## Dataset extract
● ● ● ● ●
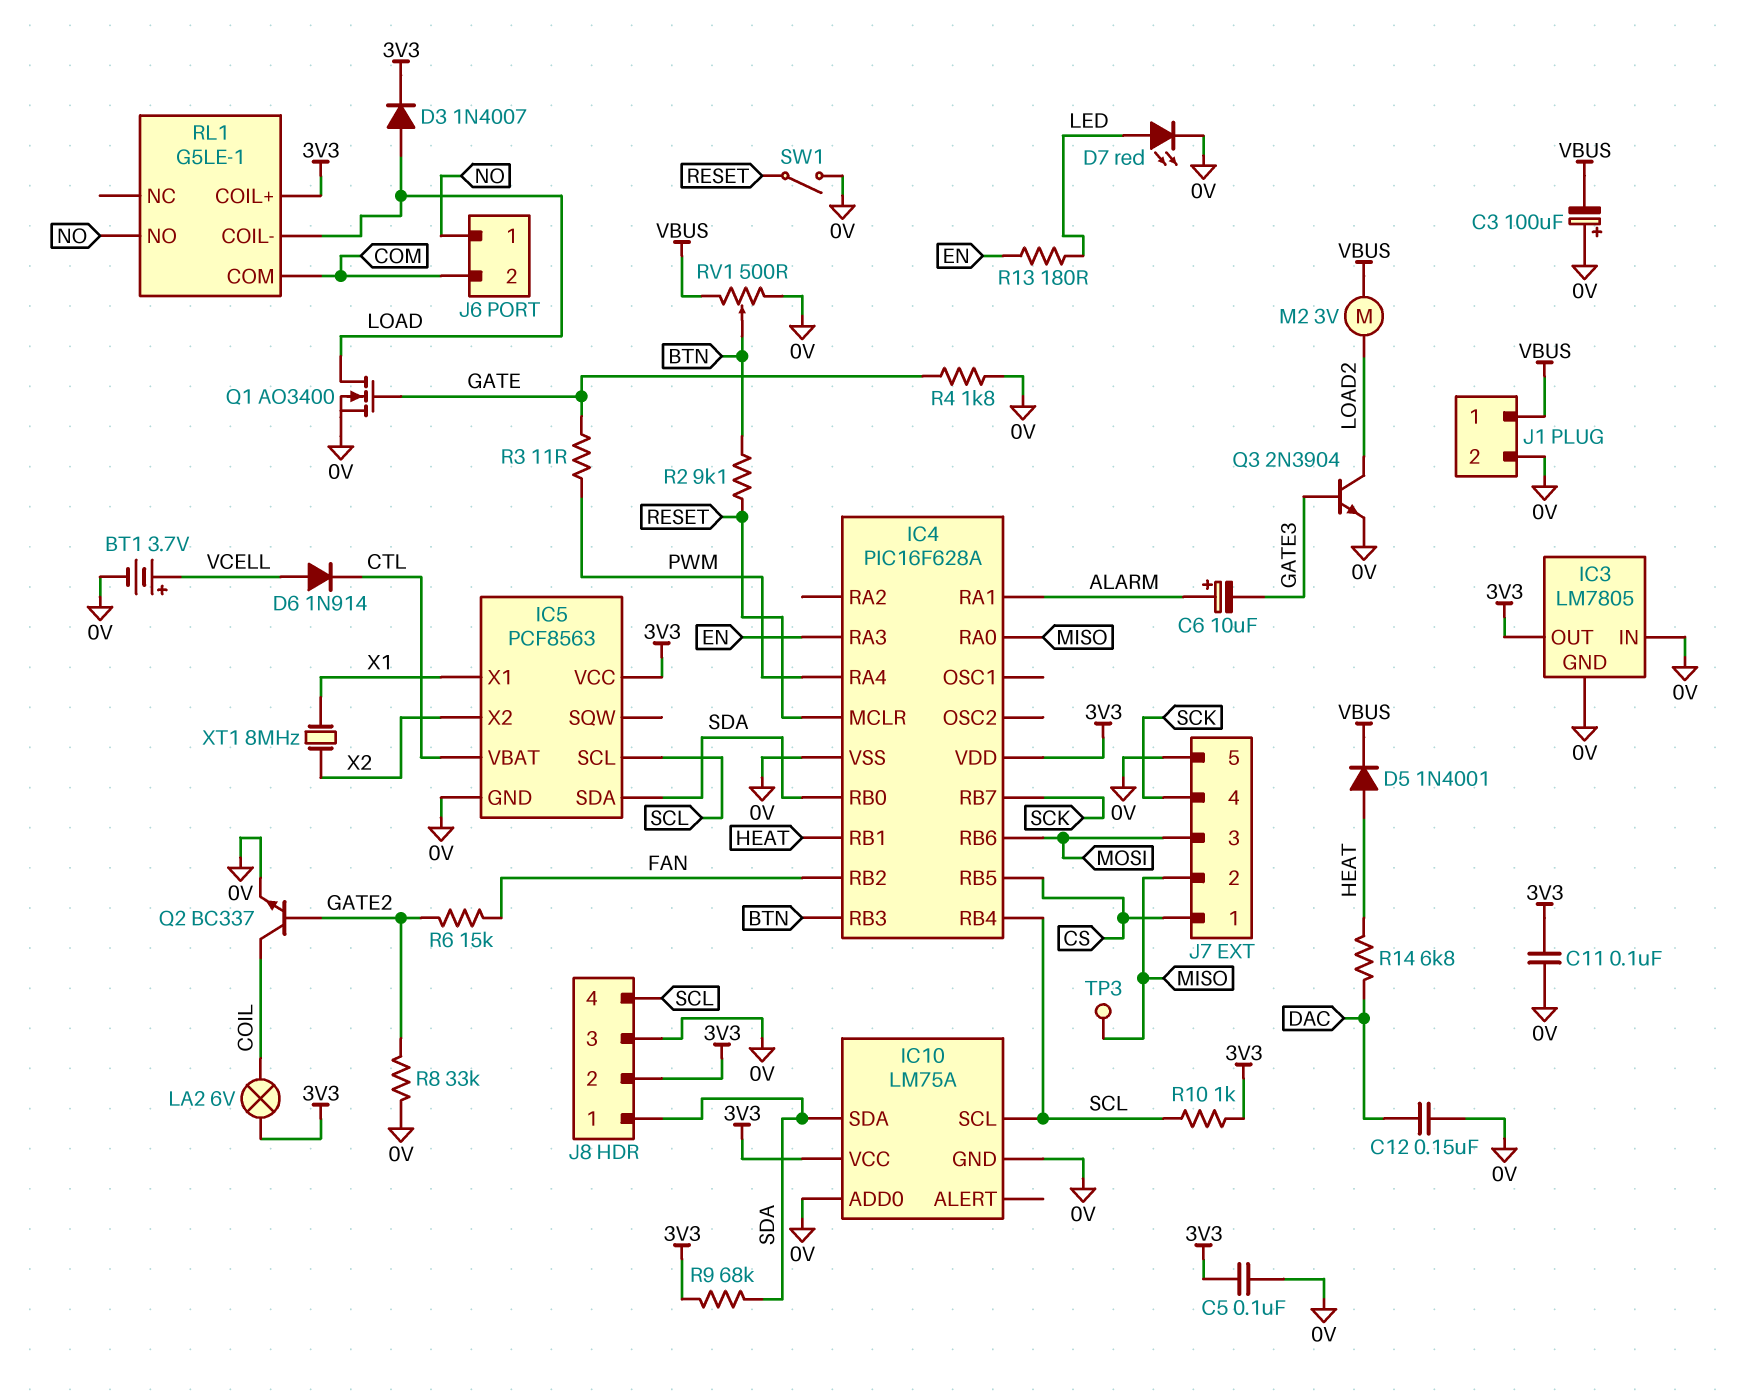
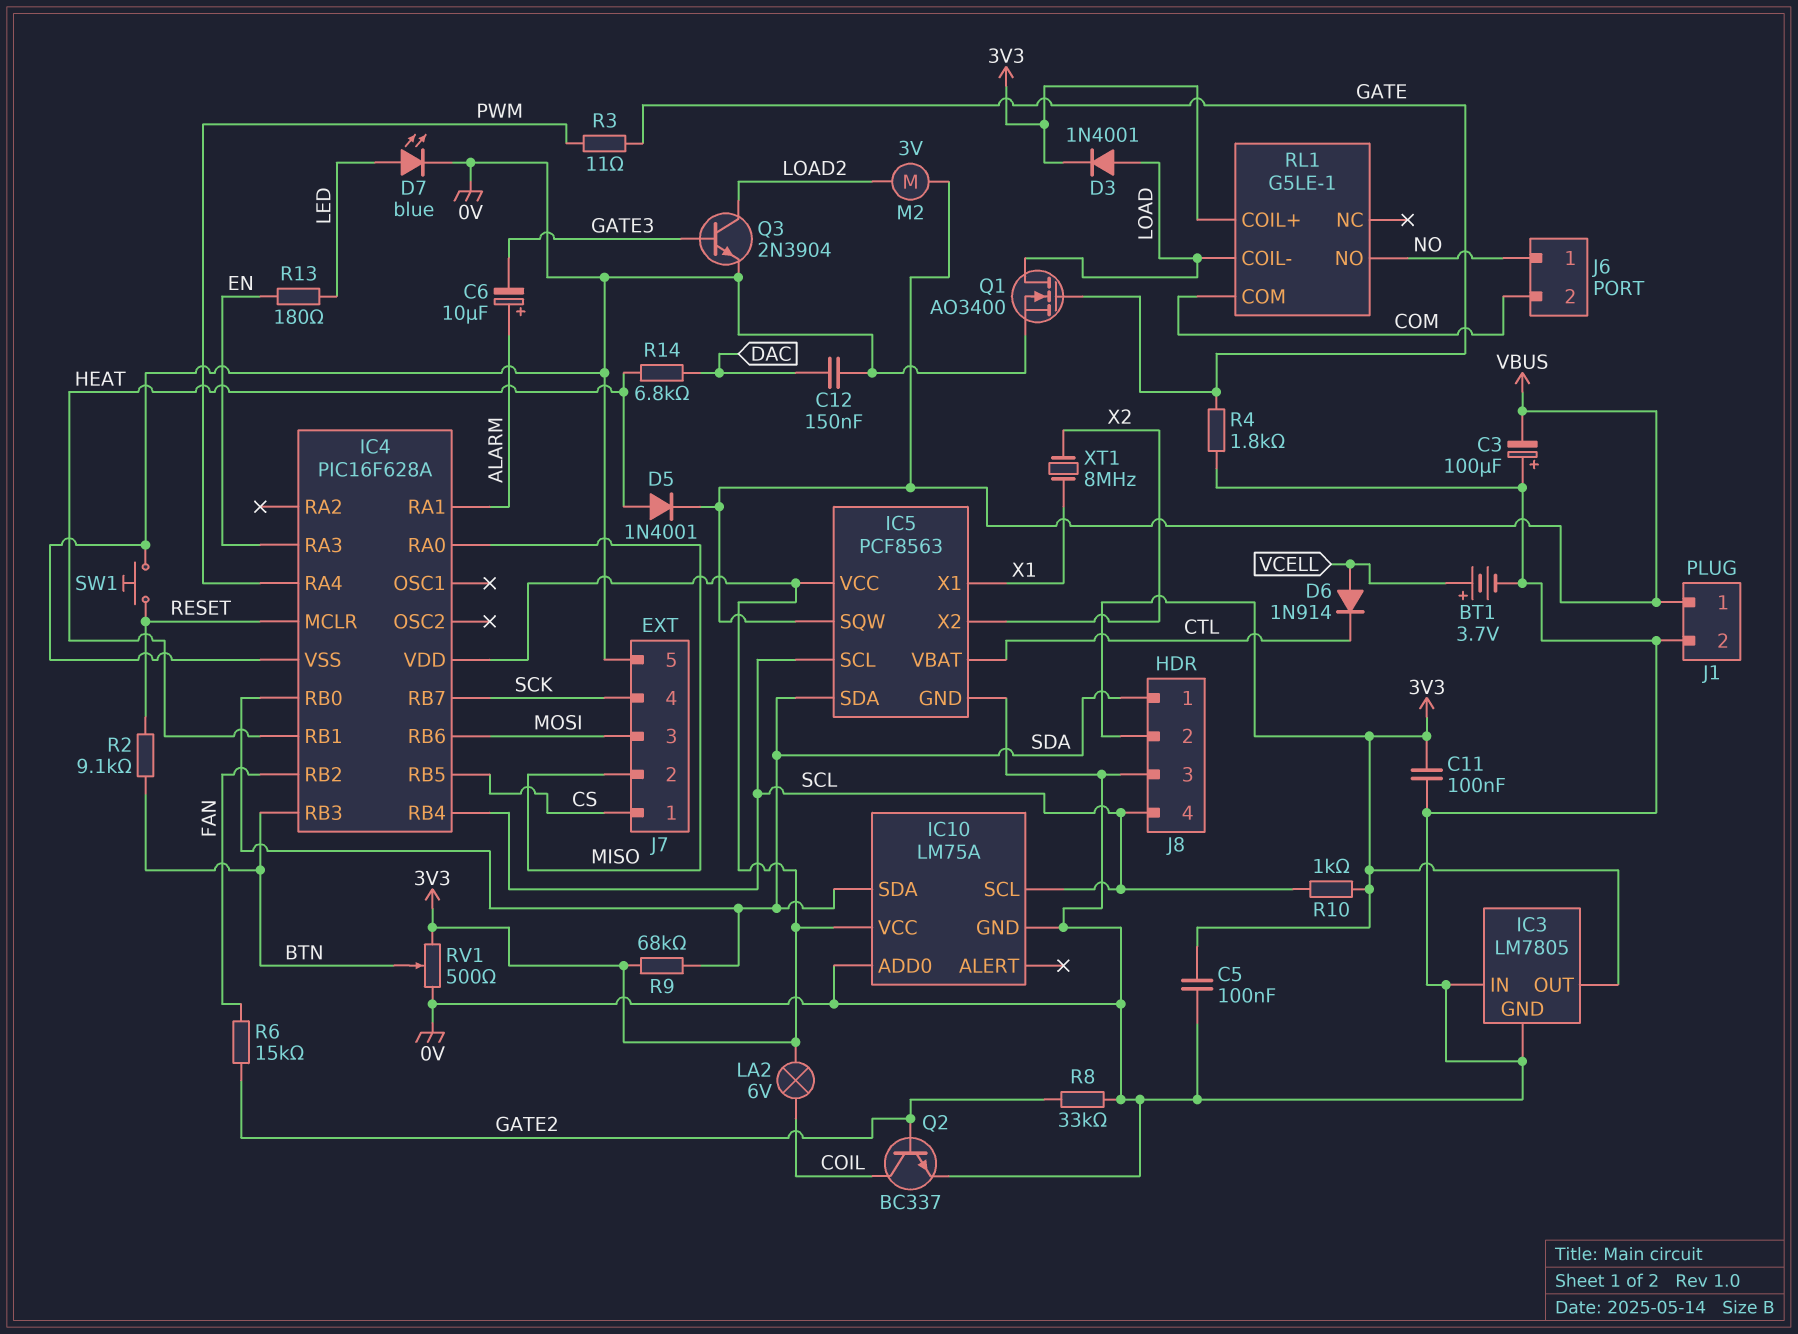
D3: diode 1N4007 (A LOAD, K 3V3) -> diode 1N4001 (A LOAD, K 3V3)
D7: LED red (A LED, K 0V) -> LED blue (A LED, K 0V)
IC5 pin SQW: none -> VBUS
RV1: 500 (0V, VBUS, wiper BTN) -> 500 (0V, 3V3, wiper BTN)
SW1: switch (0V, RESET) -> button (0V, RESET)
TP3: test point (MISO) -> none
● ● ● ● ●
## Work task
Which of the lines above include the word "VBUS"? List those lines.

## Response to this task
IC5 pin SQW: none -> VBUS
RV1: 500 (0V, VBUS, wiper BTN) -> 500 (0V, 3V3, wiper BTN)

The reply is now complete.